[DATA — start]

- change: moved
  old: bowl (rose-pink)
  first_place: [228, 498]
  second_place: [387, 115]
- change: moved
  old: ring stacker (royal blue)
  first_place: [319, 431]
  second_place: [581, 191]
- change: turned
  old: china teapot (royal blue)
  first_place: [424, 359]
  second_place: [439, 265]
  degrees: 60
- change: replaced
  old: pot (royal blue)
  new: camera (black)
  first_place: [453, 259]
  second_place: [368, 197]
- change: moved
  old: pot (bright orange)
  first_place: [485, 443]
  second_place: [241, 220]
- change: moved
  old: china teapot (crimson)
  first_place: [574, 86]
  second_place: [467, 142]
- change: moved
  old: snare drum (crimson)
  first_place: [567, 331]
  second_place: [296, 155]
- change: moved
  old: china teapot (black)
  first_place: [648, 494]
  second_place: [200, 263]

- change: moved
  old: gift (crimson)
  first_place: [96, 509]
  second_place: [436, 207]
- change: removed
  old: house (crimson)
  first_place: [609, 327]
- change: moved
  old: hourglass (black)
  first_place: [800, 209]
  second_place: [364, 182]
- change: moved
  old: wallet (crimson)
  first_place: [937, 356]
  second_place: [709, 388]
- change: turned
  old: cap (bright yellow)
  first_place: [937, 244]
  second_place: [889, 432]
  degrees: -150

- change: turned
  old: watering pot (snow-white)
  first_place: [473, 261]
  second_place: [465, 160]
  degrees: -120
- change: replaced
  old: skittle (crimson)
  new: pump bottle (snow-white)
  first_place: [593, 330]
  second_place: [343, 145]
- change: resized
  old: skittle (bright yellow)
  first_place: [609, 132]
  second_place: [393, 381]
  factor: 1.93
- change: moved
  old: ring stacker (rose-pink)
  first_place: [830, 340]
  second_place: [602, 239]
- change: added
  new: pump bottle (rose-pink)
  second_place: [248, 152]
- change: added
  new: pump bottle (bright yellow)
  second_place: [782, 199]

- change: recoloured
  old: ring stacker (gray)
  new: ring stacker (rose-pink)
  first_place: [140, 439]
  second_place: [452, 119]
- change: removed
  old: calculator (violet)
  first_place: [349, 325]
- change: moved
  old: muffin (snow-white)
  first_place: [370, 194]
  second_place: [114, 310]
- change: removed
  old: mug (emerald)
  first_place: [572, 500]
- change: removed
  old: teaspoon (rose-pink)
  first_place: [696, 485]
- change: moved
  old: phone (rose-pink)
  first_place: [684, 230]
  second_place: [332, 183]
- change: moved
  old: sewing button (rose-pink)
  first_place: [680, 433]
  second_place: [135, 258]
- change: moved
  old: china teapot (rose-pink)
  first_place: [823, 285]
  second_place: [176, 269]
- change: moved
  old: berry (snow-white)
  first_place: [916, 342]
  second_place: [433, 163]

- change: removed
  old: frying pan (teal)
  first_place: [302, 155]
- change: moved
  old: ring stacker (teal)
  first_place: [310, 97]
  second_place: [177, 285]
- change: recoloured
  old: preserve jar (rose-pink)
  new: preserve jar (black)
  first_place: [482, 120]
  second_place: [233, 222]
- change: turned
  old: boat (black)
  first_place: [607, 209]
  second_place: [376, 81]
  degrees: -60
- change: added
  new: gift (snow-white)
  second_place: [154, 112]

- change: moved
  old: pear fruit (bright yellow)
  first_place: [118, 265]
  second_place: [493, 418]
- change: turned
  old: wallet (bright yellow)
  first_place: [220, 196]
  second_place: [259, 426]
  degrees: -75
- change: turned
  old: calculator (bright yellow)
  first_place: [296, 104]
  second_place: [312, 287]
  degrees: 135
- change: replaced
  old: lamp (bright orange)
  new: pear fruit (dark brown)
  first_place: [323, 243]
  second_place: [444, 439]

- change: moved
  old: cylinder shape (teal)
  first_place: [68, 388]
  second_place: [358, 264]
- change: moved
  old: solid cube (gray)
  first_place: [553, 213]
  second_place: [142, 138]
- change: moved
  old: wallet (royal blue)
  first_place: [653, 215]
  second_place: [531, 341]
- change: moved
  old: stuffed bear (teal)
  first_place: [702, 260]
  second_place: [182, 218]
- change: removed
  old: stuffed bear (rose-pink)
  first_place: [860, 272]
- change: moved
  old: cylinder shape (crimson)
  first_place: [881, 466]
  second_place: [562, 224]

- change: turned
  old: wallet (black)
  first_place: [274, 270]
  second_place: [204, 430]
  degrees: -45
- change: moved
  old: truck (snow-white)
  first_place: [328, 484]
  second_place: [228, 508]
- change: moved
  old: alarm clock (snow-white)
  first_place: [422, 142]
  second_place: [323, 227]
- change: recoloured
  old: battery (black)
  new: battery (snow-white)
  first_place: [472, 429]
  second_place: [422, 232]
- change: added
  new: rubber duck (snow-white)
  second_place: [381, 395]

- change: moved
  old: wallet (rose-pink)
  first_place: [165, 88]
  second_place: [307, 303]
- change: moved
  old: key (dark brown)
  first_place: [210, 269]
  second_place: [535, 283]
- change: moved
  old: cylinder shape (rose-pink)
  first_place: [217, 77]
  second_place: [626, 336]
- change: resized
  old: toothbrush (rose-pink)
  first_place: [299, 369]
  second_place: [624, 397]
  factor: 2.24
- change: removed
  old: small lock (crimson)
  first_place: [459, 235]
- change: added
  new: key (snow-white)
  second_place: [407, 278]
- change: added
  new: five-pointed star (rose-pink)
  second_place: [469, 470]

[DATA — finish]

Word for word, repeat every record.

● ANSWER TO THIS PROBLEM:
- change: moved
  old: bowl (rose-pink)
  first_place: [228, 498]
  second_place: [387, 115]
- change: moved
  old: ring stacker (royal blue)
  first_place: [319, 431]
  second_place: [581, 191]
- change: turned
  old: china teapot (royal blue)
  first_place: [424, 359]
  second_place: [439, 265]
  degrees: 60
- change: replaced
  old: pot (royal blue)
  new: camera (black)
  first_place: [453, 259]
  second_place: [368, 197]
- change: moved
  old: pot (bright orange)
  first_place: [485, 443]
  second_place: [241, 220]
- change: moved
  old: china teapot (crimson)
  first_place: [574, 86]
  second_place: [467, 142]
- change: moved
  old: snare drum (crimson)
  first_place: [567, 331]
  second_place: [296, 155]
- change: moved
  old: china teapot (black)
  first_place: [648, 494]
  second_place: [200, 263]

- change: moved
  old: gift (crimson)
  first_place: [96, 509]
  second_place: [436, 207]
- change: removed
  old: house (crimson)
  first_place: [609, 327]
- change: moved
  old: hourglass (black)
  first_place: [800, 209]
  second_place: [364, 182]
- change: moved
  old: wallet (crimson)
  first_place: [937, 356]
  second_place: [709, 388]
- change: turned
  old: cap (bright yellow)
  first_place: [937, 244]
  second_place: [889, 432]
  degrees: -150

- change: turned
  old: watering pot (snow-white)
  first_place: [473, 261]
  second_place: [465, 160]
  degrees: -120
- change: replaced
  old: skittle (crimson)
  new: pump bottle (snow-white)
  first_place: [593, 330]
  second_place: [343, 145]
- change: resized
  old: skittle (bright yellow)
  first_place: [609, 132]
  second_place: [393, 381]
  factor: 1.93
- change: moved
  old: ring stacker (rose-pink)
  first_place: [830, 340]
  second_place: [602, 239]
- change: added
  new: pump bottle (rose-pink)
  second_place: [248, 152]
- change: added
  new: pump bottle (bright yellow)
  second_place: [782, 199]

- change: recoloured
  old: ring stacker (gray)
  new: ring stacker (rose-pink)
  first_place: [140, 439]
  second_place: [452, 119]
- change: removed
  old: calculator (violet)
  first_place: [349, 325]
- change: moved
  old: muffin (snow-white)
  first_place: [370, 194]
  second_place: [114, 310]
- change: removed
  old: mug (emerald)
  first_place: [572, 500]
- change: removed
  old: teaspoon (rose-pink)
  first_place: [696, 485]
- change: moved
  old: phone (rose-pink)
  first_place: [684, 230]
  second_place: [332, 183]
- change: moved
  old: sewing button (rose-pink)
  first_place: [680, 433]
  second_place: [135, 258]
- change: moved
  old: china teapot (rose-pink)
  first_place: [823, 285]
  second_place: [176, 269]
- change: moved
  old: berry (snow-white)
  first_place: [916, 342]
  second_place: [433, 163]

- change: removed
  old: frying pan (teal)
  first_place: [302, 155]
- change: moved
  old: ring stacker (teal)
  first_place: [310, 97]
  second_place: [177, 285]
- change: recoloured
  old: preserve jar (rose-pink)
  new: preserve jar (black)
  first_place: [482, 120]
  second_place: [233, 222]
- change: turned
  old: boat (black)
  first_place: [607, 209]
  second_place: [376, 81]
  degrees: -60
- change: added
  new: gift (snow-white)
  second_place: [154, 112]

- change: moved
  old: pear fruit (bright yellow)
  first_place: [118, 265]
  second_place: [493, 418]
- change: turned
  old: wallet (bright yellow)
  first_place: [220, 196]
  second_place: [259, 426]
  degrees: -75
- change: turned
  old: calculator (bright yellow)
  first_place: [296, 104]
  second_place: [312, 287]
  degrees: 135
- change: replaced
  old: lamp (bright orange)
  new: pear fruit (dark brown)
  first_place: [323, 243]
  second_place: [444, 439]

- change: moved
  old: cylinder shape (teal)
  first_place: [68, 388]
  second_place: [358, 264]
- change: moved
  old: solid cube (gray)
  first_place: [553, 213]
  second_place: [142, 138]
- change: moved
  old: wallet (royal blue)
  first_place: [653, 215]
  second_place: [531, 341]
- change: moved
  old: stuffed bear (teal)
  first_place: [702, 260]
  second_place: [182, 218]
- change: removed
  old: stuffed bear (rose-pink)
  first_place: [860, 272]
- change: moved
  old: cylinder shape (crimson)
  first_place: [881, 466]
  second_place: [562, 224]

- change: turned
  old: wallet (black)
  first_place: [274, 270]
  second_place: [204, 430]
  degrees: -45
- change: moved
  old: truck (snow-white)
  first_place: [328, 484]
  second_place: [228, 508]
- change: moved
  old: alarm clock (snow-white)
  first_place: [422, 142]
  second_place: [323, 227]
- change: recoloured
  old: battery (black)
  new: battery (snow-white)
  first_place: [472, 429]
  second_place: [422, 232]
- change: added
  new: rubber duck (snow-white)
  second_place: [381, 395]

- change: moved
  old: wallet (rose-pink)
  first_place: [165, 88]
  second_place: [307, 303]
- change: moved
  old: key (dark brown)
  first_place: [210, 269]
  second_place: [535, 283]
- change: moved
  old: cylinder shape (rose-pink)
  first_place: [217, 77]
  second_place: [626, 336]
- change: resized
  old: toothbrush (rose-pink)
  first_place: [299, 369]
  second_place: [624, 397]
  factor: 2.24
- change: removed
  old: small lock (crimson)
  first_place: [459, 235]
- change: added
  new: key (snow-white)
  second_place: [407, 278]
- change: added
  new: five-pointed star (rose-pink)
  second_place: [469, 470]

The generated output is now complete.